• AVAILABLE DATA
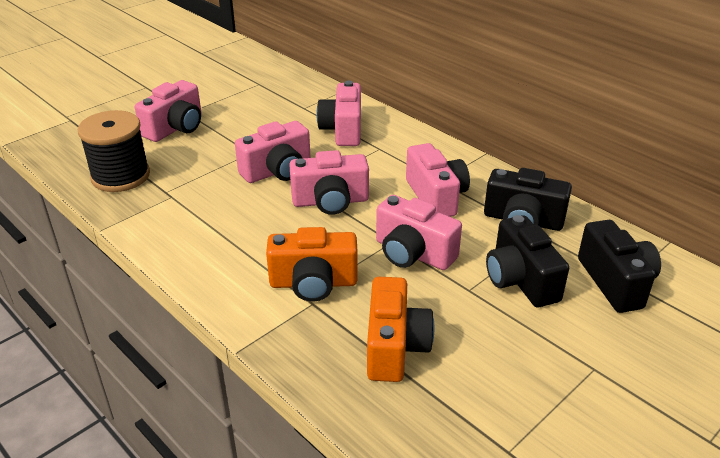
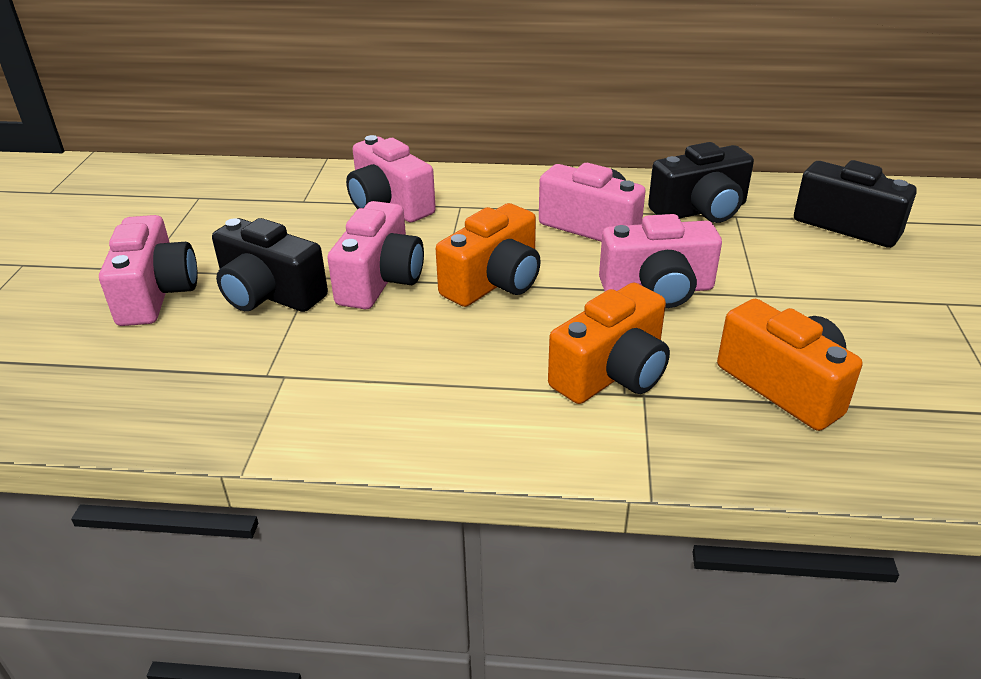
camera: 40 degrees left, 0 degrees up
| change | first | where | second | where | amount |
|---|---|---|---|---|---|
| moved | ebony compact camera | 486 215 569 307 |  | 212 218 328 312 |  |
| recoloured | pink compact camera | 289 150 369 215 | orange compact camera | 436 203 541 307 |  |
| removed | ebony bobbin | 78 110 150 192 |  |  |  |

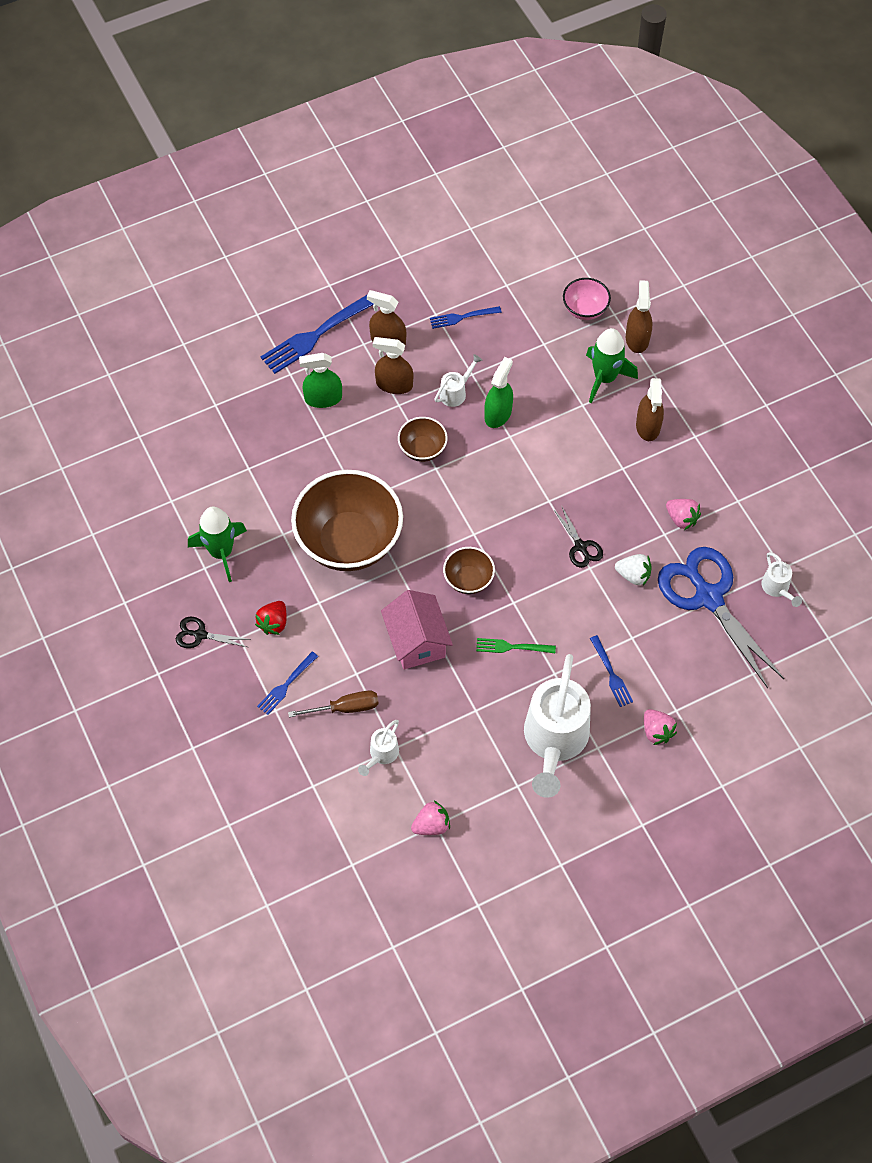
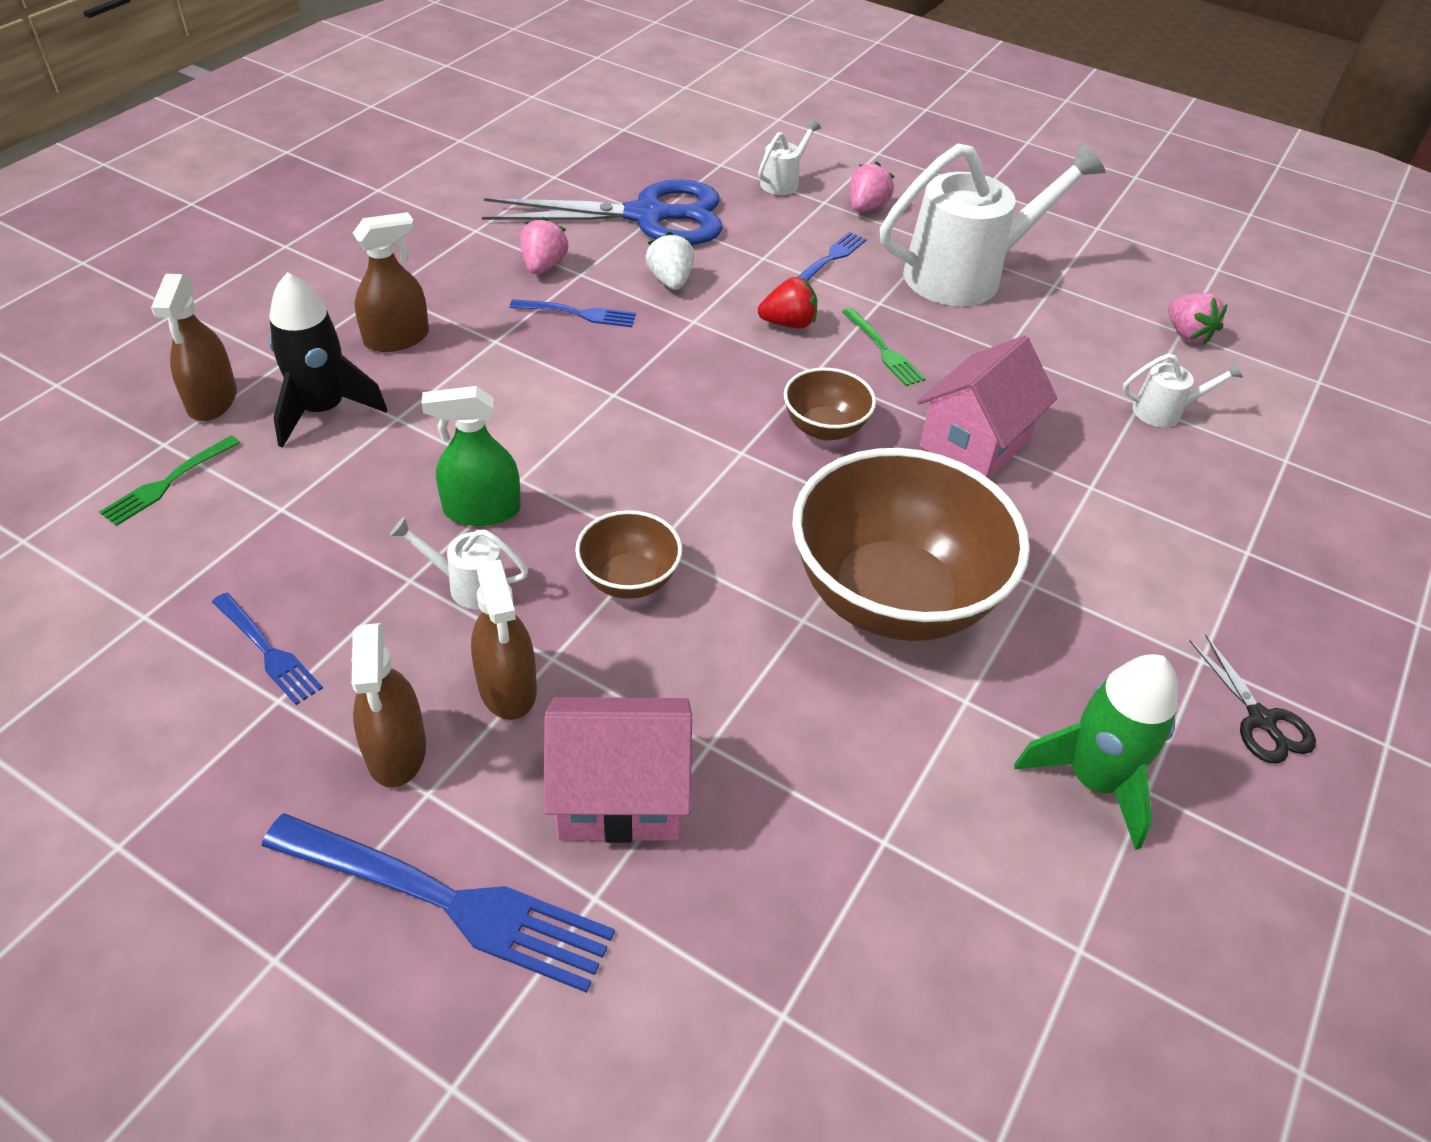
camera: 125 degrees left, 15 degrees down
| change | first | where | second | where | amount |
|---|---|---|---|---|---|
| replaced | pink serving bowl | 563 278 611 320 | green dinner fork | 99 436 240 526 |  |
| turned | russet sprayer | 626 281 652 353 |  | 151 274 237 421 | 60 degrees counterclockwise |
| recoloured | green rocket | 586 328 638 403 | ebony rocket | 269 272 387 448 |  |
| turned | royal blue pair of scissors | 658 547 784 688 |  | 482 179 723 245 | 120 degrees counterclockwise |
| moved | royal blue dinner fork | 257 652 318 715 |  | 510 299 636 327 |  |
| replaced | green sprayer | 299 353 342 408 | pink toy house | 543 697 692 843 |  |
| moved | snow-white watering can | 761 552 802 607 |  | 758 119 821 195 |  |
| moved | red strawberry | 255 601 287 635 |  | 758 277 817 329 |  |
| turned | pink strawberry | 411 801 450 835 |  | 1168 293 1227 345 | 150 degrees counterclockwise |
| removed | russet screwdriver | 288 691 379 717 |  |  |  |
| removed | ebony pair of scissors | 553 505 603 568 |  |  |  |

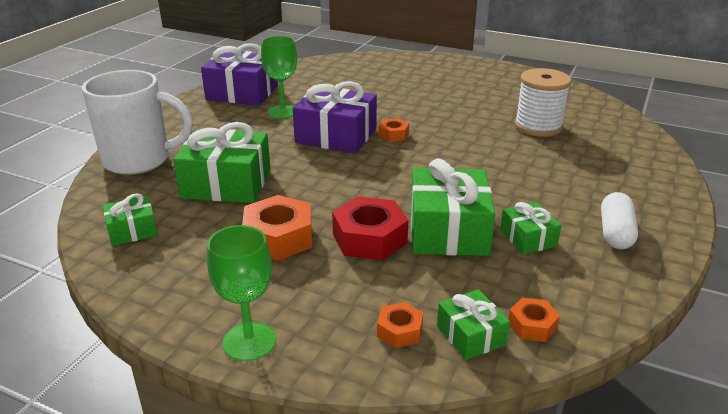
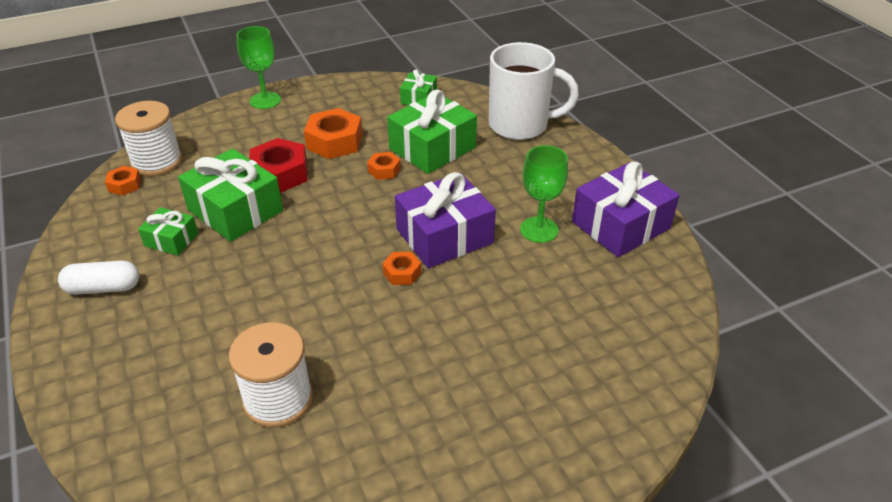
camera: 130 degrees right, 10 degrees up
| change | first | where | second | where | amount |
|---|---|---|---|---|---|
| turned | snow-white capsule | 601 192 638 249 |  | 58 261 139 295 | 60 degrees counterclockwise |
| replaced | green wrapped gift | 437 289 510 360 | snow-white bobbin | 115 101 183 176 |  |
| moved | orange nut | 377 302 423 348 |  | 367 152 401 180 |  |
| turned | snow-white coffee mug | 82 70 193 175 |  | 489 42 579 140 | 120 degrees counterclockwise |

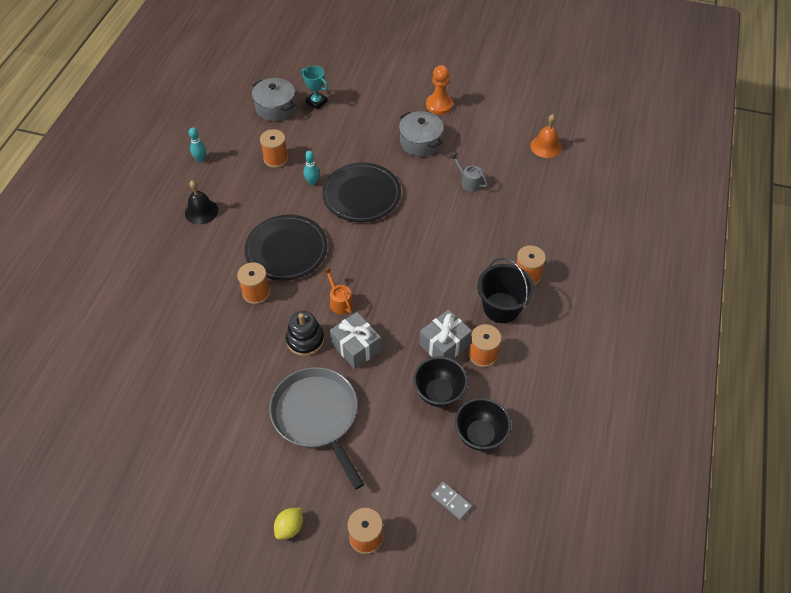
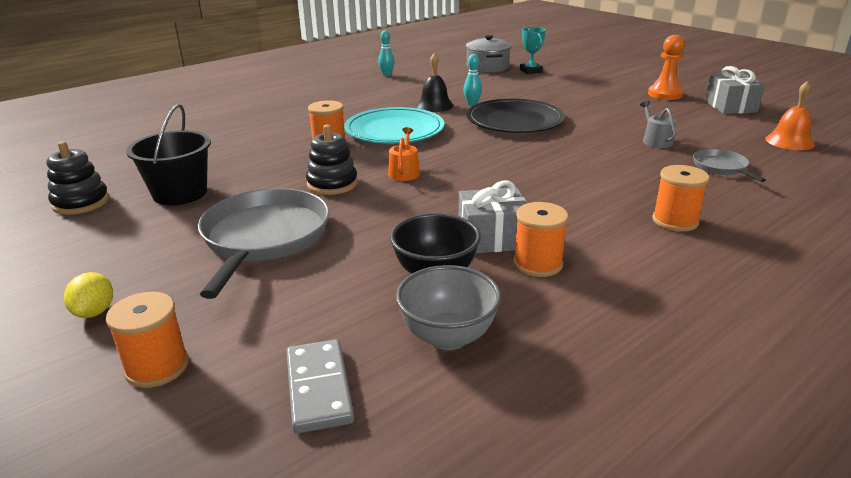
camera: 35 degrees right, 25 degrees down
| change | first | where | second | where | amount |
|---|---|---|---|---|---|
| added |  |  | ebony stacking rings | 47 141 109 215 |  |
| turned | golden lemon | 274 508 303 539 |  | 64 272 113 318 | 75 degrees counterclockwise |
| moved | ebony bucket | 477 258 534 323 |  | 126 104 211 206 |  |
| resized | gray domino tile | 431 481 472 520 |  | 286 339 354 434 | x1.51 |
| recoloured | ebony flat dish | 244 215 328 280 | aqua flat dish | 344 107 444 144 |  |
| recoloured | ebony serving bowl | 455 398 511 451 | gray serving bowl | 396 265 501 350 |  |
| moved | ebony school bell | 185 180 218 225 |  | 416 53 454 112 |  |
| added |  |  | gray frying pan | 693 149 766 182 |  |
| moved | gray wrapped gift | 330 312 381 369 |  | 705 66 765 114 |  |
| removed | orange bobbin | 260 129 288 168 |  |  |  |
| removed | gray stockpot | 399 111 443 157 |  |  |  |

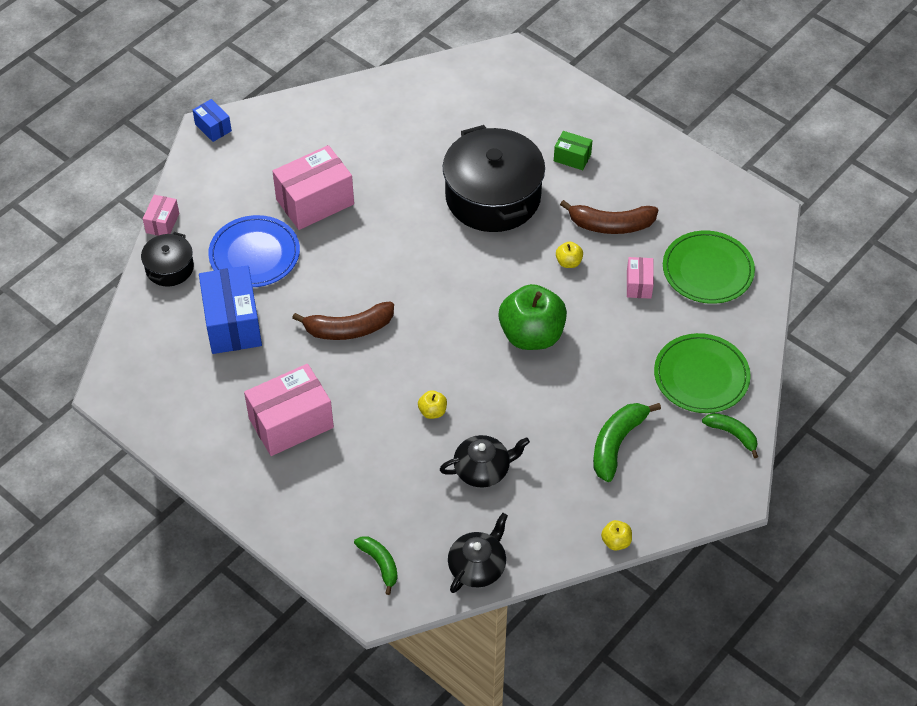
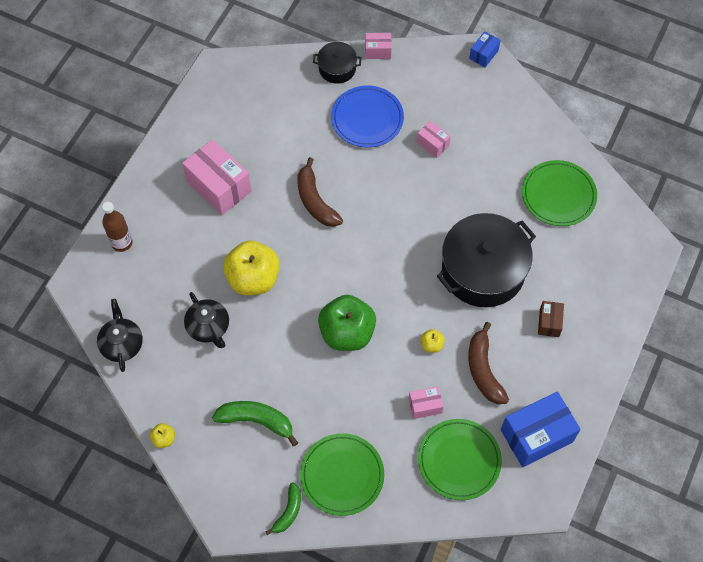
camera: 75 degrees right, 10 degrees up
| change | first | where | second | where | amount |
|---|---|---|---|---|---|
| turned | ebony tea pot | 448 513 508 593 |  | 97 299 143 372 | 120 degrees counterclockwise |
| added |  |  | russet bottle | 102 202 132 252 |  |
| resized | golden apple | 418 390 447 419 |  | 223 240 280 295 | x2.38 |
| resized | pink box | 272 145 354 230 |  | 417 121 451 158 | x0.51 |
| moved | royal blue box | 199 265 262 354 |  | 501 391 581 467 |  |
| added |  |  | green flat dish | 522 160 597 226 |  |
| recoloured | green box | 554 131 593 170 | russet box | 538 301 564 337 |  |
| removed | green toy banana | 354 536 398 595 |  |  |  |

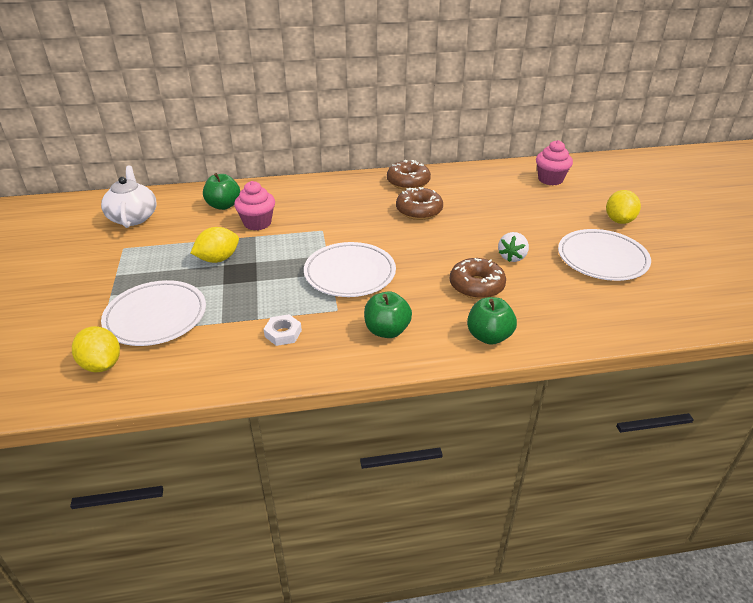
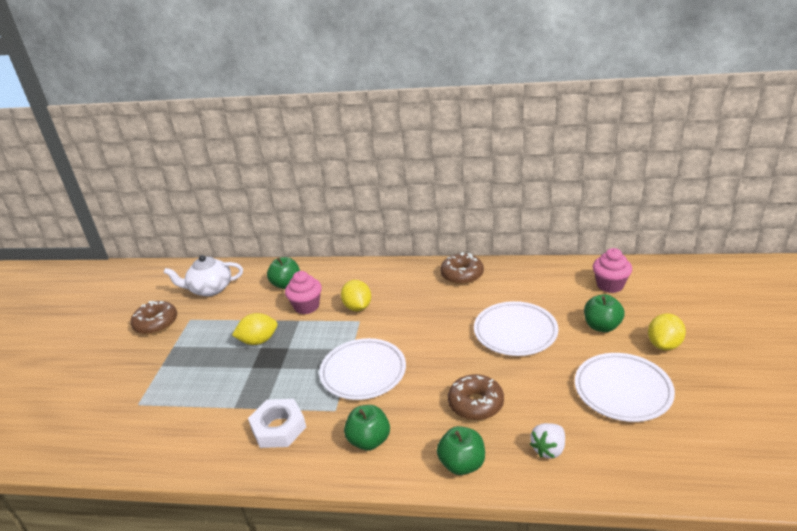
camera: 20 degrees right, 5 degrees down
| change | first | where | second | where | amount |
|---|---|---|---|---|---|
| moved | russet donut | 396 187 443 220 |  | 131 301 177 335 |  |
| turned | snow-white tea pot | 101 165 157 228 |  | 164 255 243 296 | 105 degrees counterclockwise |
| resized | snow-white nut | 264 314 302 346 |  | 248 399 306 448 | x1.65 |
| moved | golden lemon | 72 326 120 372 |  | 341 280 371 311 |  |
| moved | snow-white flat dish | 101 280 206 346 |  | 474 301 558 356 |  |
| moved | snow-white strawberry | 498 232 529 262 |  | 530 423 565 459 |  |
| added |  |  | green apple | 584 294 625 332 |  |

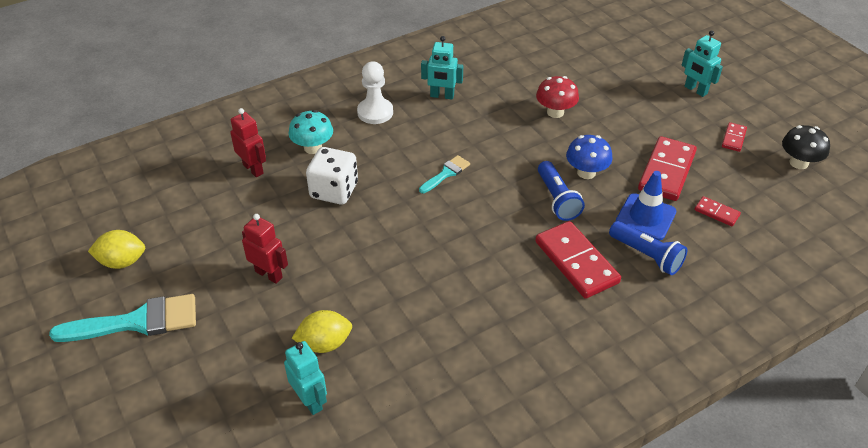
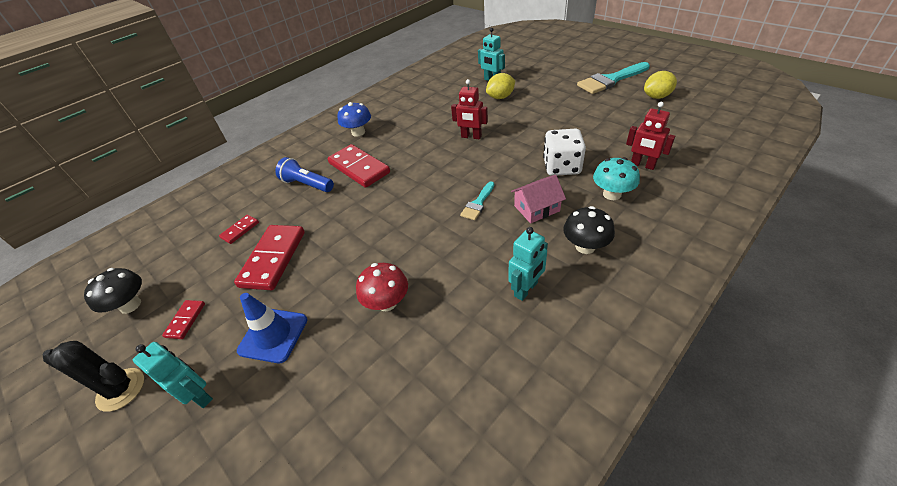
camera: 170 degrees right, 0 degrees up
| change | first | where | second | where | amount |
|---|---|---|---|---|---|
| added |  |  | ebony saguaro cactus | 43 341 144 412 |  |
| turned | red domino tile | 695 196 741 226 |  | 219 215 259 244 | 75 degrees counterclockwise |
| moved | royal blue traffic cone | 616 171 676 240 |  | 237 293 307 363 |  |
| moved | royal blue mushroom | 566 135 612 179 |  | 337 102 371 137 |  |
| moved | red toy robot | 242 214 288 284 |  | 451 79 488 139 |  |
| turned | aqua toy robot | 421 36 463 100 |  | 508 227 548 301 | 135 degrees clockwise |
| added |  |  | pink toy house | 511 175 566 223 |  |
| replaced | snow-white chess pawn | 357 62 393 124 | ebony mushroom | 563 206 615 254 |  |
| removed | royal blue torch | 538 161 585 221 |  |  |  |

• YOUR GOAL
Take the material above from the line containing "ebony serving bowl" up to and including the line containing "camera: 75 degrees right, 10 degrees up" and retype it exactly, without any pictures.

• RESPONSE TO THIS TASK
| recoloured | ebony serving bowl | 455 398 511 451 | gray serving bowl | 396 265 501 350 |  |
| moved | ebony school bell | 185 180 218 225 |  | 416 53 454 112 |  |
| added |  |  | gray frying pan | 693 149 766 182 |  |
| moved | gray wrapped gift | 330 312 381 369 |  | 705 66 765 114 |  |
| removed | orange bobbin | 260 129 288 168 |  |  |  |
| removed | gray stockpot | 399 111 443 157 |  |  |  |

camera: 75 degrees right, 10 degrees up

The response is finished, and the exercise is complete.